● **Assignment**:
Two lines mark the range in the entries below: the one holding "turquoise rocket [382,113,436,202]" and the one holding "red plane [656,308,766,366]". Set down those two and all lines between them, exactly.

● **Records for this exercise**:
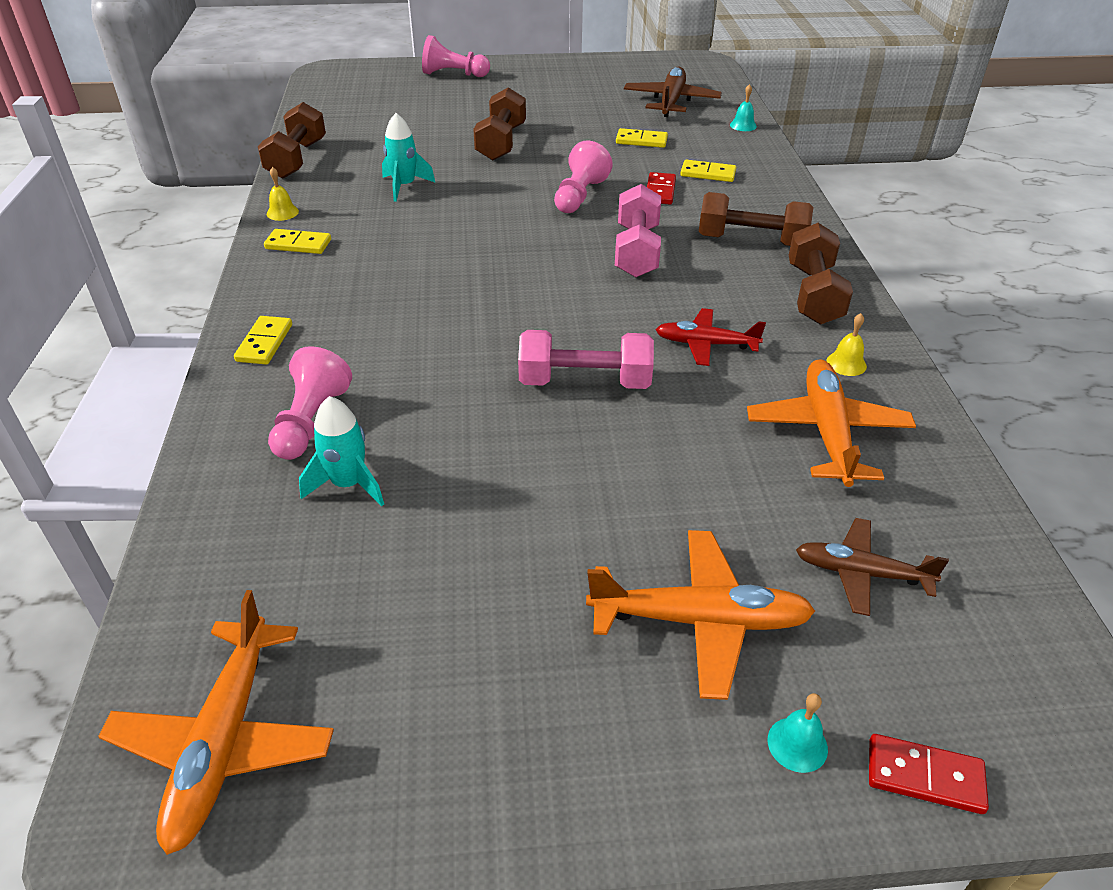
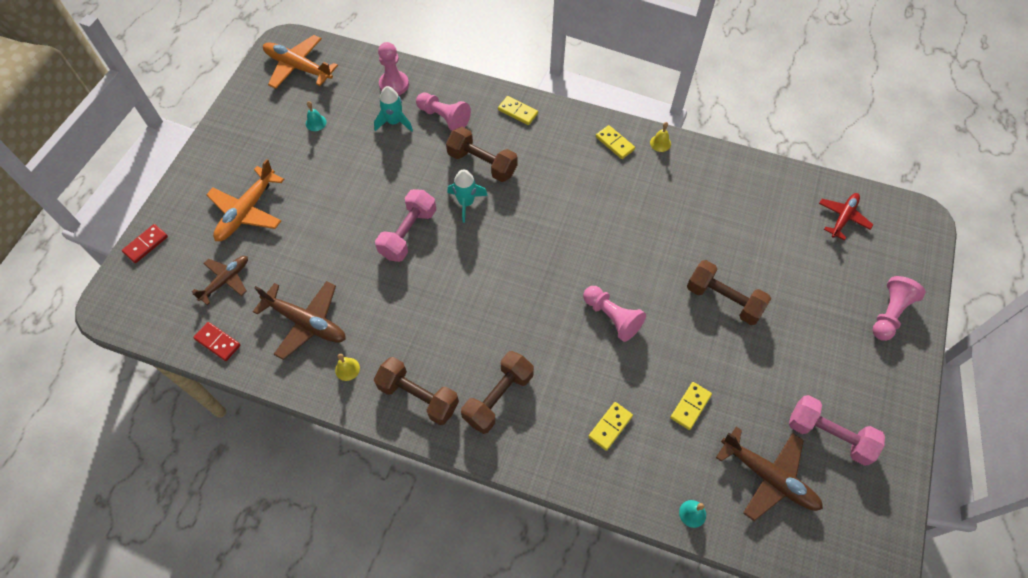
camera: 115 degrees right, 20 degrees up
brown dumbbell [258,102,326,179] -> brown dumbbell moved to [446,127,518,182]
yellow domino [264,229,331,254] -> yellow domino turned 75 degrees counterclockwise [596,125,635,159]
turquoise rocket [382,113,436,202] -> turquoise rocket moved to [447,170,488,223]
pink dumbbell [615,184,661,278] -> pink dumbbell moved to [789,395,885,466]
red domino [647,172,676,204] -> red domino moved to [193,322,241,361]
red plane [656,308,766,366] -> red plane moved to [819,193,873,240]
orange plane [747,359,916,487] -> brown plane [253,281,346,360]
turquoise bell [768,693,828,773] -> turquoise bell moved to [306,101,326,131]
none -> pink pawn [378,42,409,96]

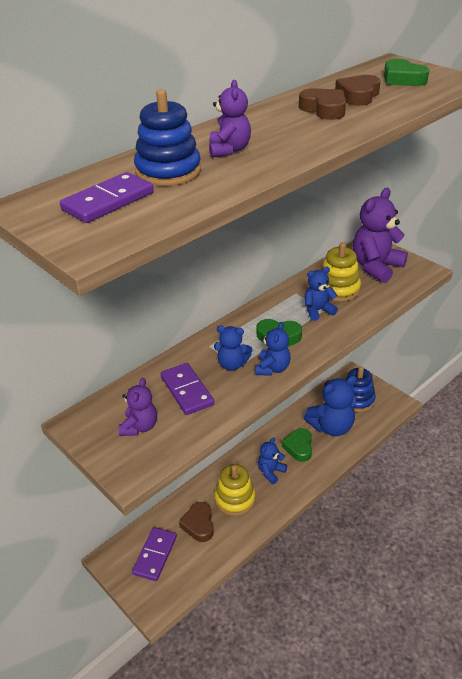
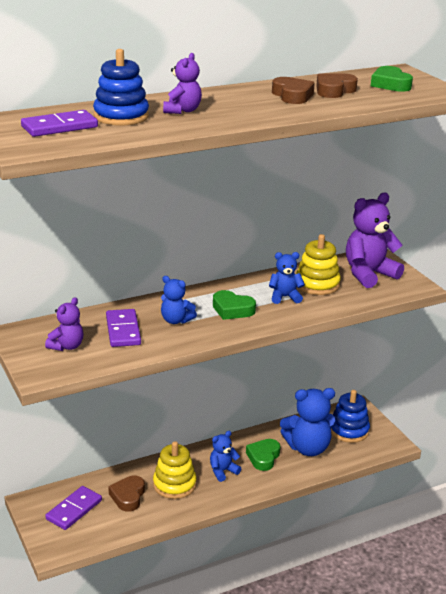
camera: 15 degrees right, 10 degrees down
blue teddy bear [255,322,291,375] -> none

● **Problem solution**:
turquoise rocket [382,113,436,202] -> turquoise rocket moved to [447,170,488,223]
pink dumbbell [615,184,661,278] -> pink dumbbell moved to [789,395,885,466]
red domino [647,172,676,204] -> red domino moved to [193,322,241,361]
red plane [656,308,766,366] -> red plane moved to [819,193,873,240]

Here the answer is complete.